> **Dataset entries**:

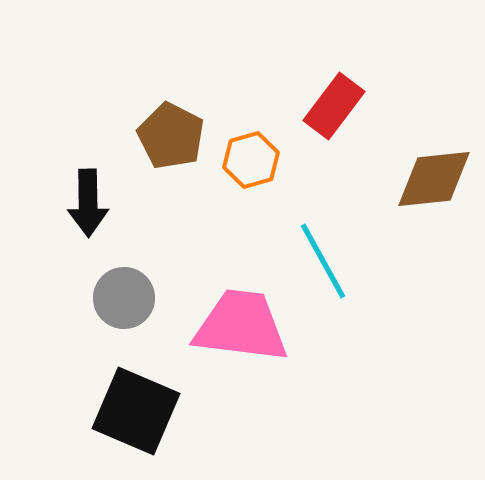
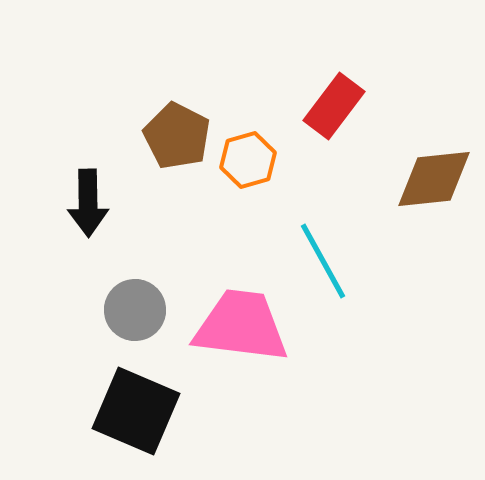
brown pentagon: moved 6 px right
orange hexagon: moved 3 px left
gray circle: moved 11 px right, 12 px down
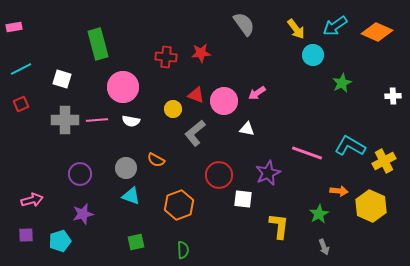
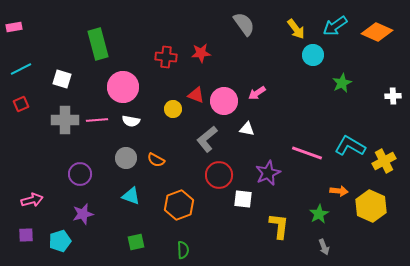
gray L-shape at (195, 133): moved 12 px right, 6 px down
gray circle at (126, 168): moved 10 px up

> **To be done**: In the material above, replace every "moved" with "shifted" and leave all other wording unchanged. Write out the lines again, omitting the pictures.

> **Worked solution**:
brown pentagon: shifted 6 px right
orange hexagon: shifted 3 px left
gray circle: shifted 11 px right, 12 px down
gray L-shape at (195, 133): shifted 12 px right, 6 px down
gray circle at (126, 168): shifted 10 px up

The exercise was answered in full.